BEGIN Data in this exercise

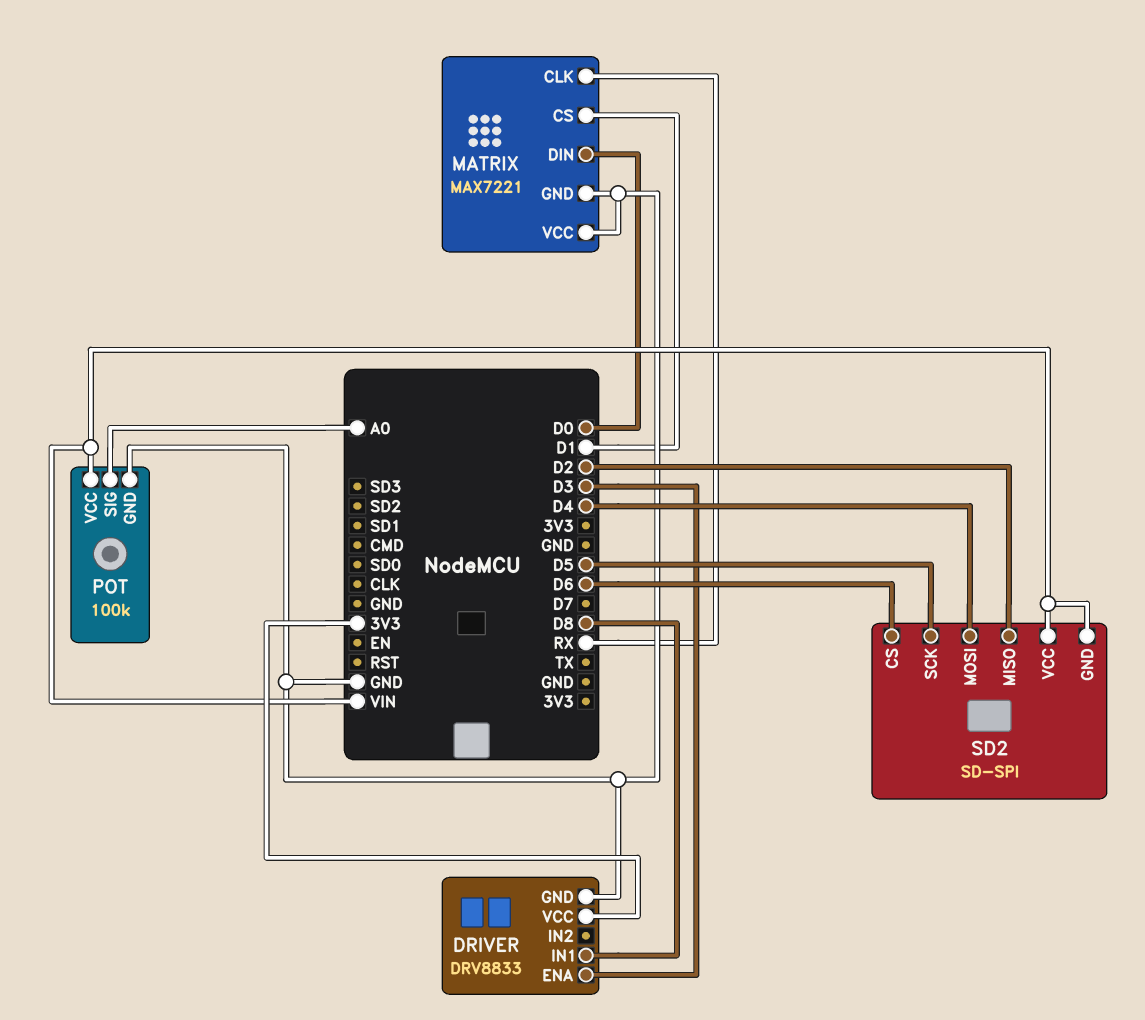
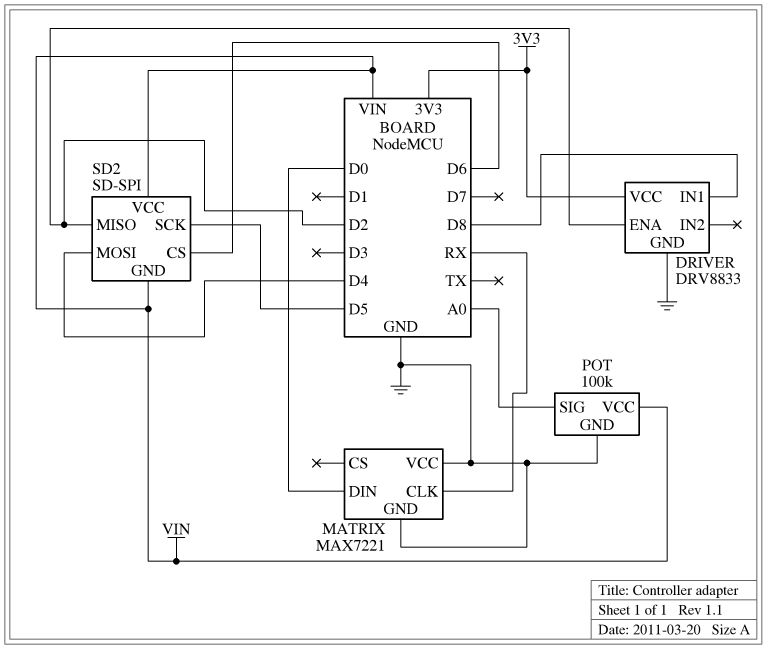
DRIVER pin ENA: D3 -> D2
MATRIX pin CS: D1 -> none

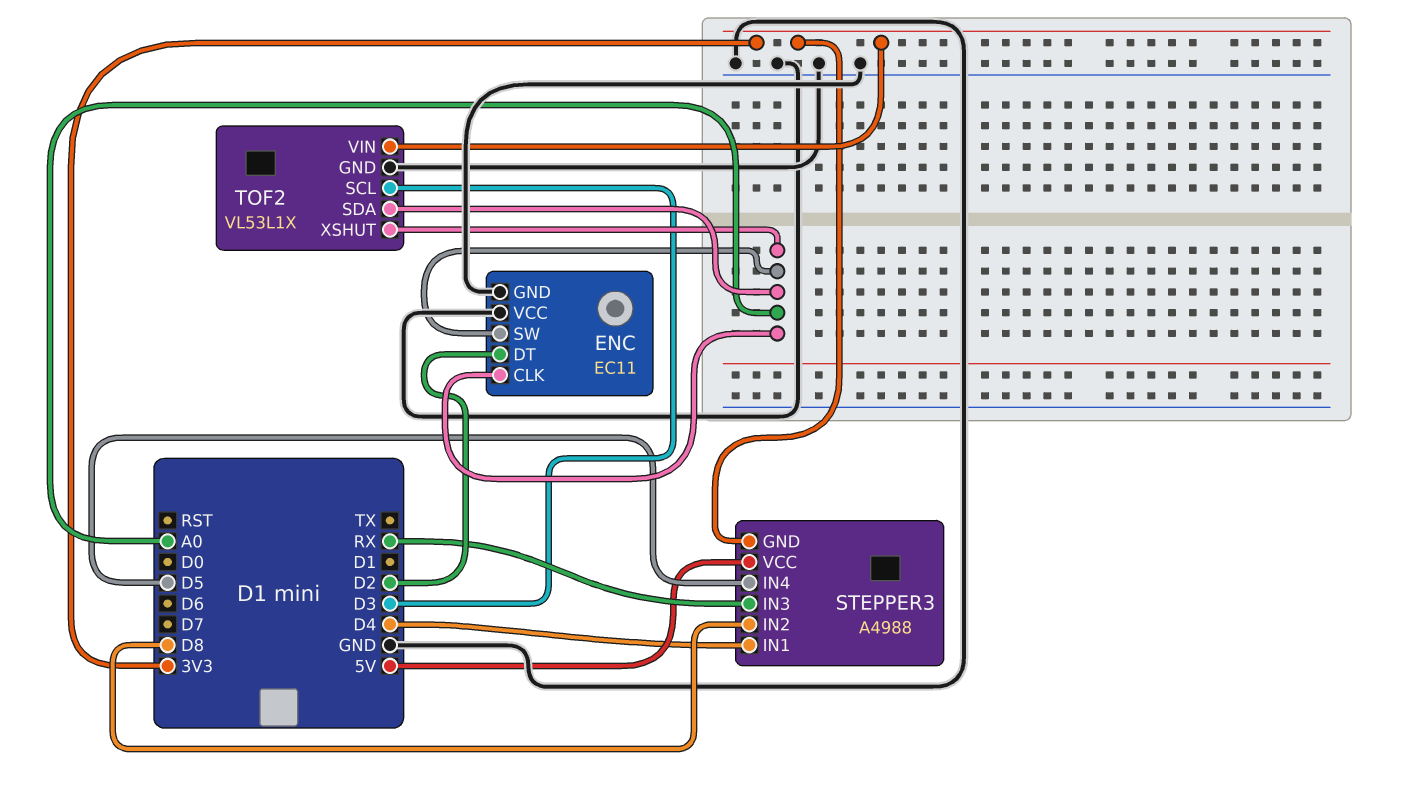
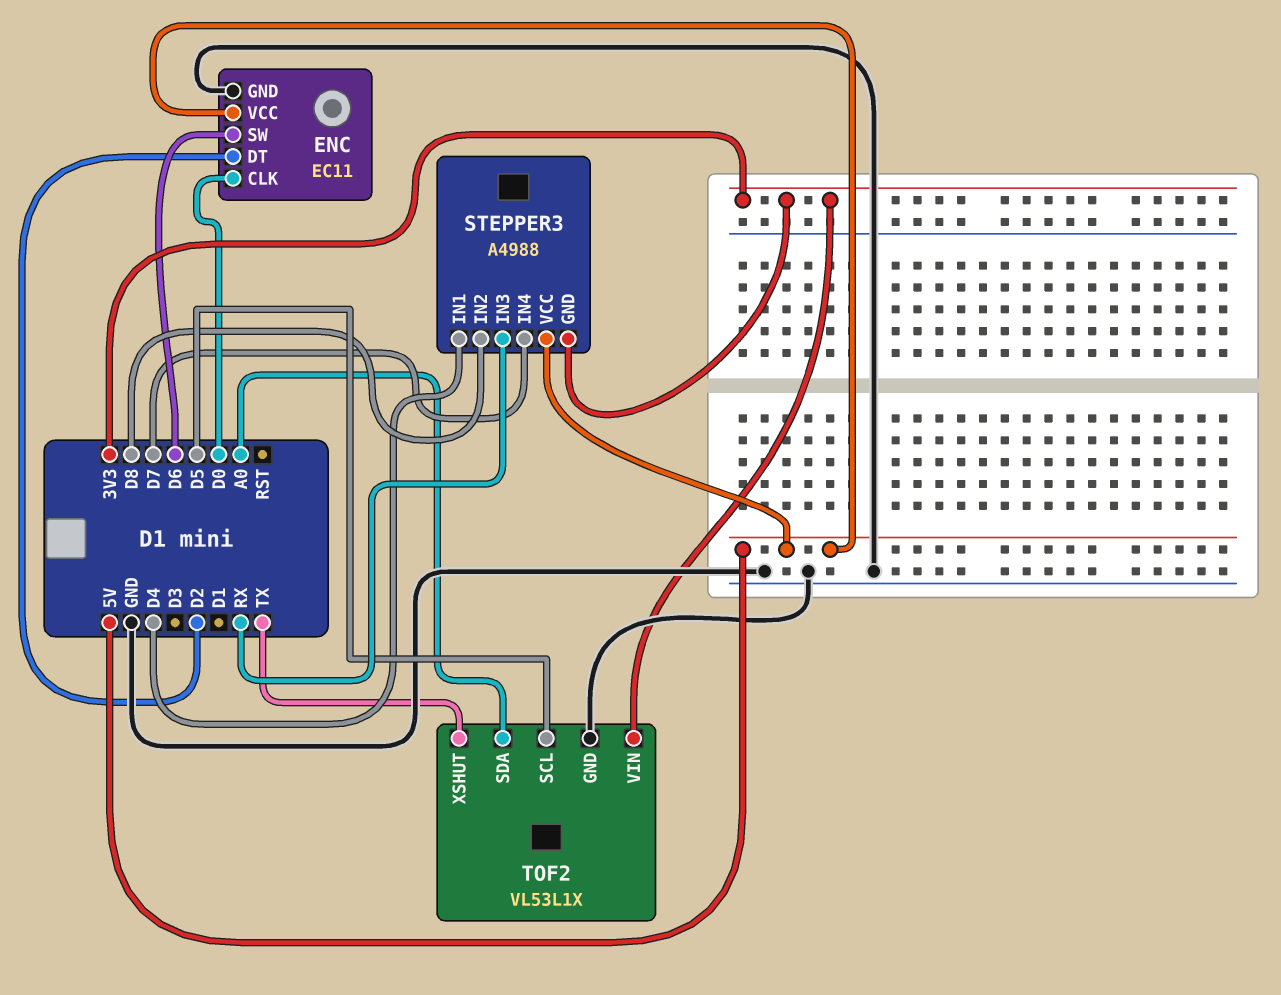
ENC pin CLK: A0 -> D0
ENC pin SW: A0 -> D6
ENC pin VCC: GND -> 5V
STEPPER3 pin IN4: D5 -> D7
TOF2 pin SCL: D3 -> D5
TOF2 pin XSHUT: A0 -> TX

END Data in this exercise

- What this task involves
Transcribe the records above exactly, but only from the line that contains "ENC pin SW: A0 -> D6" through their final line, inclusive.

- Your response
ENC pin SW: A0 -> D6
ENC pin VCC: GND -> 5V
STEPPER3 pin IN4: D5 -> D7
TOF2 pin SCL: D3 -> D5
TOF2 pin XSHUT: A0 -> TX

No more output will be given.